* TASK REQUIREMENTS
Restate word for word the lines below from the one that has "cyan cross: (38, 81) -> (22, 73), moved" through the one that has "yellow cross: (220, 117)", keeping both and dropping all pictures.

* RECORDS FOR THIS TASK

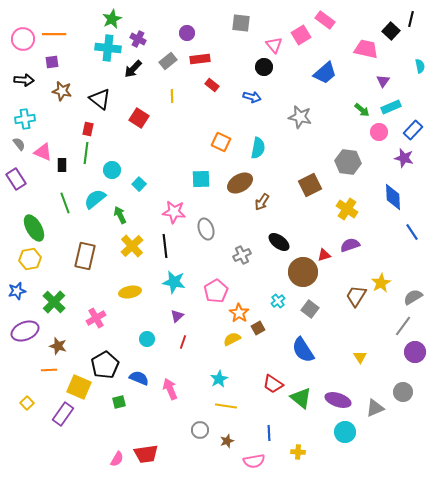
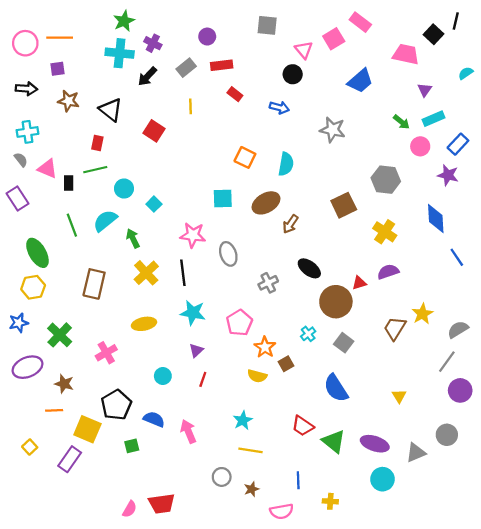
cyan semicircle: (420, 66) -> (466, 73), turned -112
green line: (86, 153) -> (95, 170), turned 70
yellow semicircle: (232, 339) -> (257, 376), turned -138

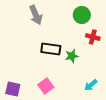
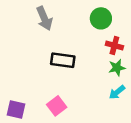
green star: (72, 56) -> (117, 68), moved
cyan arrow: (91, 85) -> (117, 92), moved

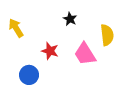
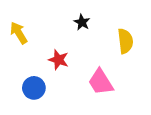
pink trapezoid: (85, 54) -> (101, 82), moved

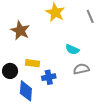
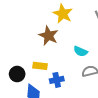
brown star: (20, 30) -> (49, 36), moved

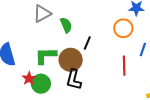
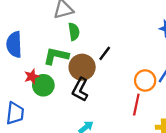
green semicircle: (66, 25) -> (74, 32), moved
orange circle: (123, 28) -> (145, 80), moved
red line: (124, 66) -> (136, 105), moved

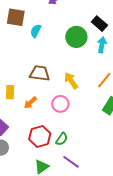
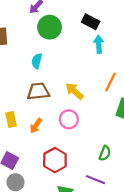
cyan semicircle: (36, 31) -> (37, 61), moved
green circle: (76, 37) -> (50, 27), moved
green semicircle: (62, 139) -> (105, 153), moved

--

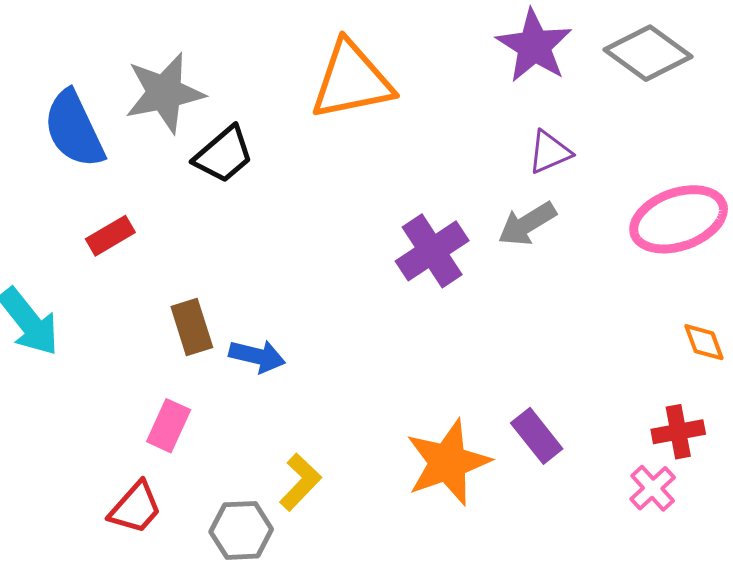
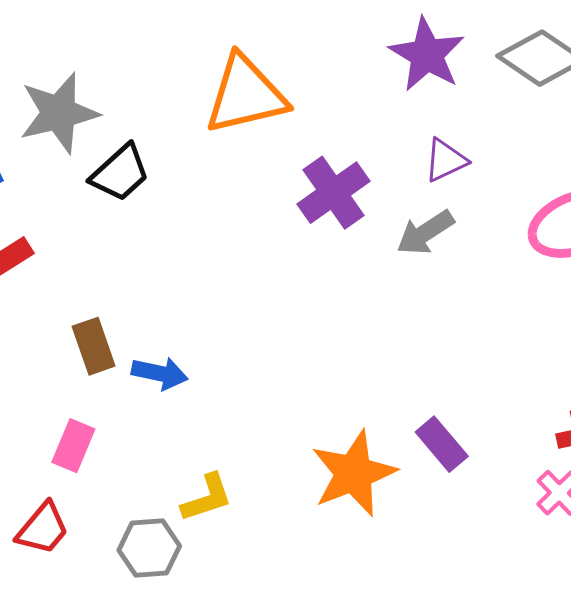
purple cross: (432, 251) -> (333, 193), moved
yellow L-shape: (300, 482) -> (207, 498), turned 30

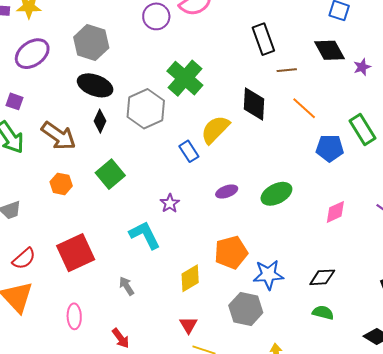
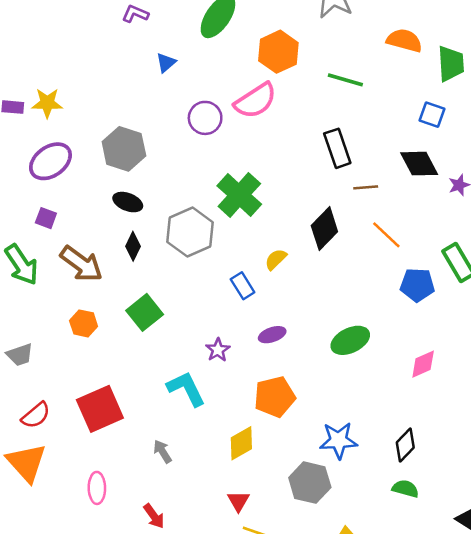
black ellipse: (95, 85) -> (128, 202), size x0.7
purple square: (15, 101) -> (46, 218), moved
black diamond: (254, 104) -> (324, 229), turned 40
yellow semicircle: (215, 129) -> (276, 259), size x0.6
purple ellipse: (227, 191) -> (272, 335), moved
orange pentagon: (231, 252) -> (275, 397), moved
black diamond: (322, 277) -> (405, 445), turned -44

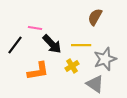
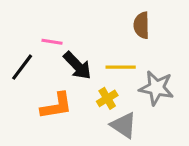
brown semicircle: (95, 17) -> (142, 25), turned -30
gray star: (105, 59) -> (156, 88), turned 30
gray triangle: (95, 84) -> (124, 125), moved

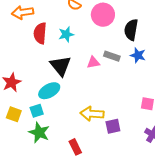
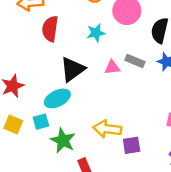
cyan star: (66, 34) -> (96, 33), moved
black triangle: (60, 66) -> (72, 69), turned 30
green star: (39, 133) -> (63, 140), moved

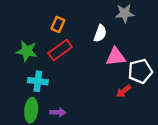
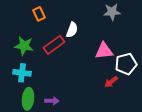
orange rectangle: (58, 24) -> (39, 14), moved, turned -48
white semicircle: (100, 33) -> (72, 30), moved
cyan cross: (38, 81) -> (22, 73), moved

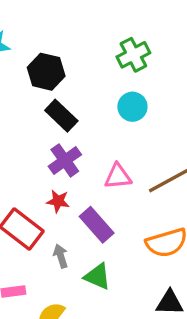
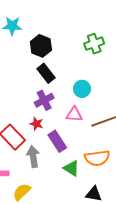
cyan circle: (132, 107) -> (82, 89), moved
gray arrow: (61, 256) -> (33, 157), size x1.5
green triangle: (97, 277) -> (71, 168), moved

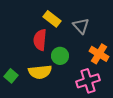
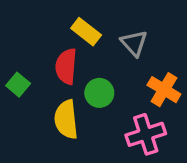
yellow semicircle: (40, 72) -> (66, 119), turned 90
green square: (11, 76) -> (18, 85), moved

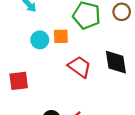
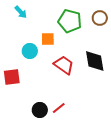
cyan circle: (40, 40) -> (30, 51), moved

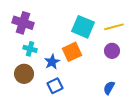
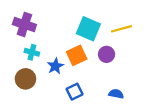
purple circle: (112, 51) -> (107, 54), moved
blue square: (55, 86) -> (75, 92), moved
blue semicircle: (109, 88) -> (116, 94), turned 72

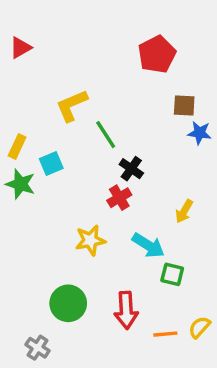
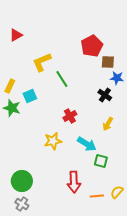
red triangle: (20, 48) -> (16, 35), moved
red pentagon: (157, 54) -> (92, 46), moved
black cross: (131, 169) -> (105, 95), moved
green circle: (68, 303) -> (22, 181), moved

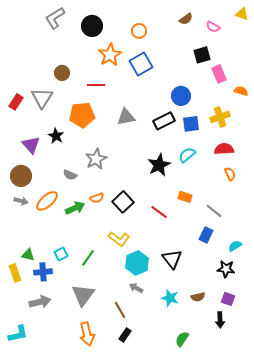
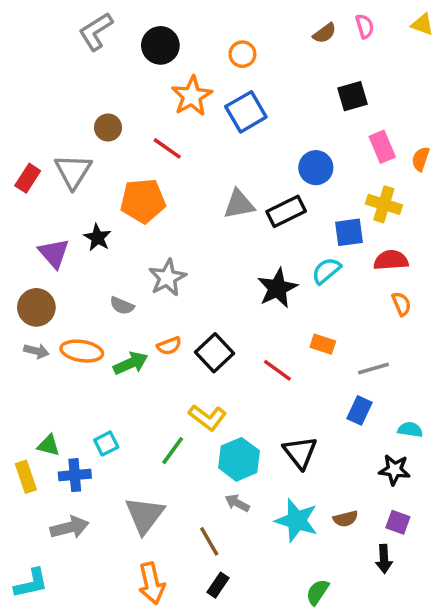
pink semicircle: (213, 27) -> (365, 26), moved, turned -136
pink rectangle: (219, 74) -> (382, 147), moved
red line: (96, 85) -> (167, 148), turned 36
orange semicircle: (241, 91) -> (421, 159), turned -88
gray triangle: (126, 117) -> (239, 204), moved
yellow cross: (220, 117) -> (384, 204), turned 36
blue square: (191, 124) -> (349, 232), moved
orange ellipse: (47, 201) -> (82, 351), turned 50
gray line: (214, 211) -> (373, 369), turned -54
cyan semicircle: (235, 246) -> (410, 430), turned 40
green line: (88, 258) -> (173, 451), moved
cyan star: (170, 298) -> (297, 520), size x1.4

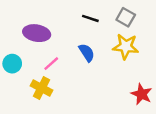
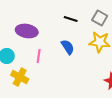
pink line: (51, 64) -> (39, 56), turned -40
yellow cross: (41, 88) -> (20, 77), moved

* WRITTEN ANSWER
cyan cross: (38, 81) -> (22, 73), moved

cyan circle: (132, 107) -> (82, 89), moved
gray arrow: (61, 256) -> (33, 157), size x1.5
green triangle: (97, 277) -> (71, 168), moved

yellow semicircle: (40, 72) -> (66, 119), turned 90
green square: (11, 76) -> (18, 85), moved

cyan circle: (40, 40) -> (30, 51), moved

purple circle: (112, 51) -> (107, 54), moved
blue square: (55, 86) -> (75, 92), moved
blue semicircle: (109, 88) -> (116, 94), turned 72

red triangle: (20, 48) -> (16, 35), moved
red pentagon: (157, 54) -> (92, 46), moved
black cross: (131, 169) -> (105, 95), moved
green circle: (68, 303) -> (22, 181), moved

pink semicircle: (213, 27) -> (365, 26), moved, turned -136
pink rectangle: (219, 74) -> (382, 147), moved
red line: (96, 85) -> (167, 148), turned 36
orange semicircle: (241, 91) -> (421, 159), turned -88
gray triangle: (126, 117) -> (239, 204), moved
yellow cross: (220, 117) -> (384, 204), turned 36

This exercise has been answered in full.